[[ Source data open ]]
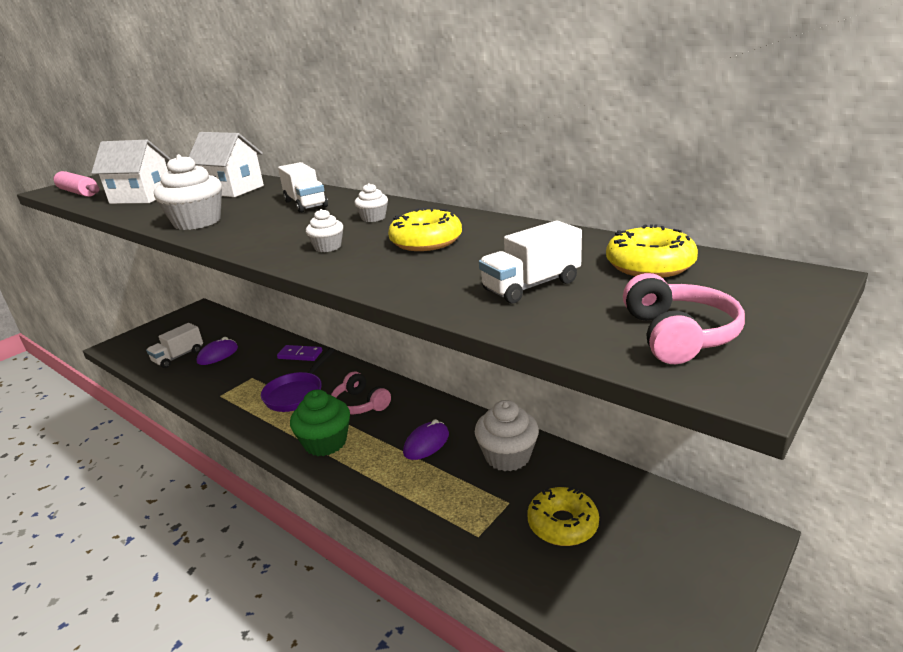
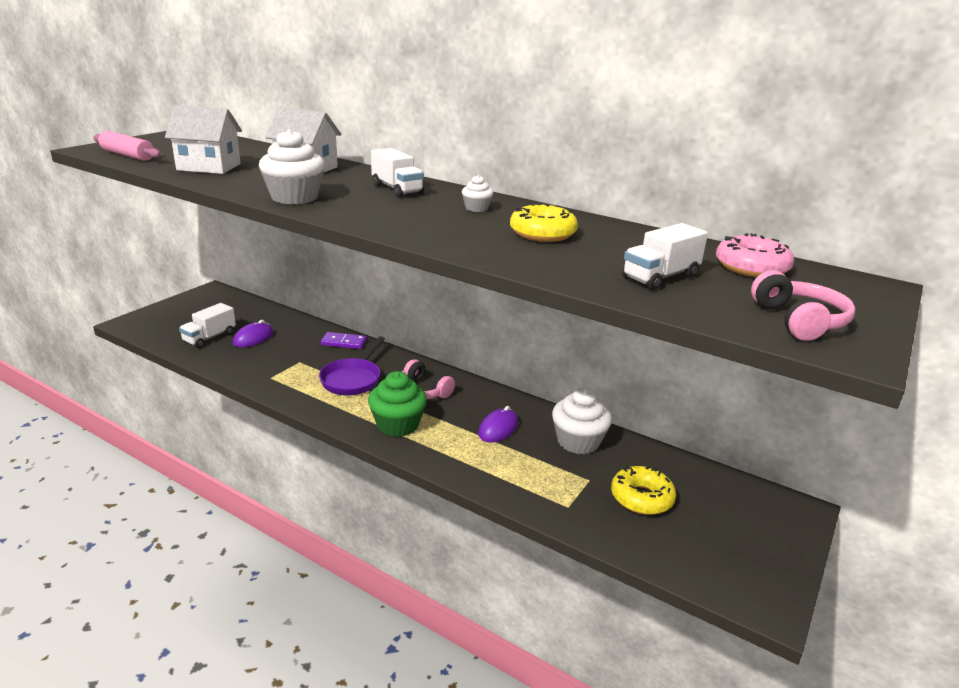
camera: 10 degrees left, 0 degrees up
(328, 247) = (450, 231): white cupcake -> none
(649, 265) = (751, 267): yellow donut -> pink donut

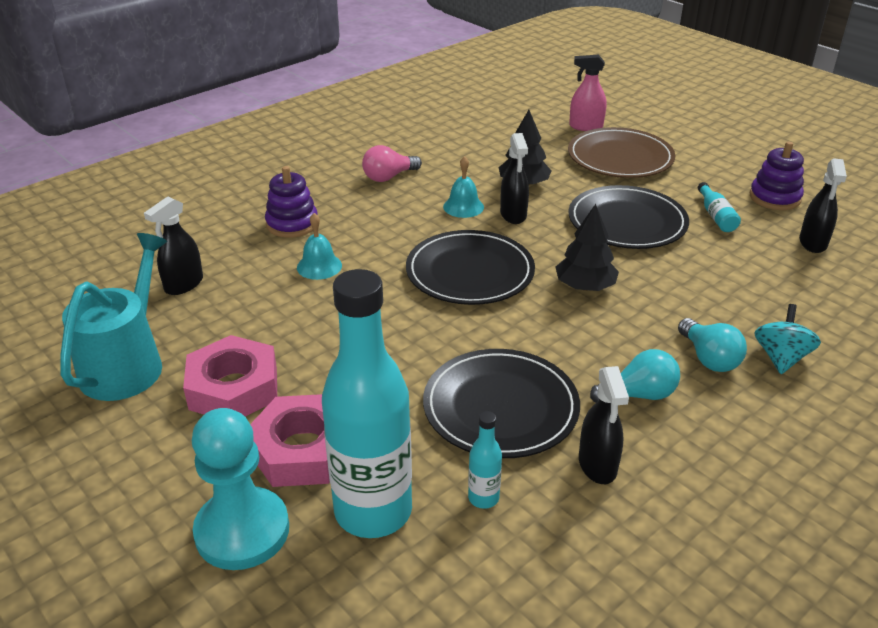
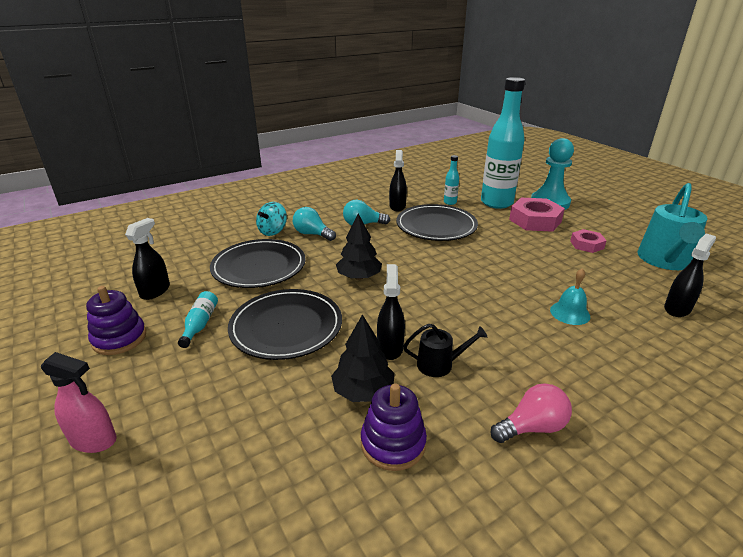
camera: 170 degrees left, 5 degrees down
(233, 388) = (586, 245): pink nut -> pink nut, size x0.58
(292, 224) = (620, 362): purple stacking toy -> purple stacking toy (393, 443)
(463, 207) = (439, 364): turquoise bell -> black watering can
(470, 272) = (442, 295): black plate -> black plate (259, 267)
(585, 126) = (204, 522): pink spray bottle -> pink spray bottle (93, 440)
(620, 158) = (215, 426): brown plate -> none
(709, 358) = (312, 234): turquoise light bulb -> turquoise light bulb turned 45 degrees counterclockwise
[[ Source data closed ]]
Exercise - Your task is to restate, word for word, the line with "(463, 207) = (439, 364): turquoise" and all lines after it, ending with the last line of the data.

Solution -
(463, 207) = (439, 364): turquoise bell -> black watering can
(470, 272) = (442, 295): black plate -> black plate (259, 267)
(585, 126) = (204, 522): pink spray bottle -> pink spray bottle (93, 440)
(620, 158) = (215, 426): brown plate -> none
(709, 358) = (312, 234): turquoise light bulb -> turquoise light bulb turned 45 degrees counterclockwise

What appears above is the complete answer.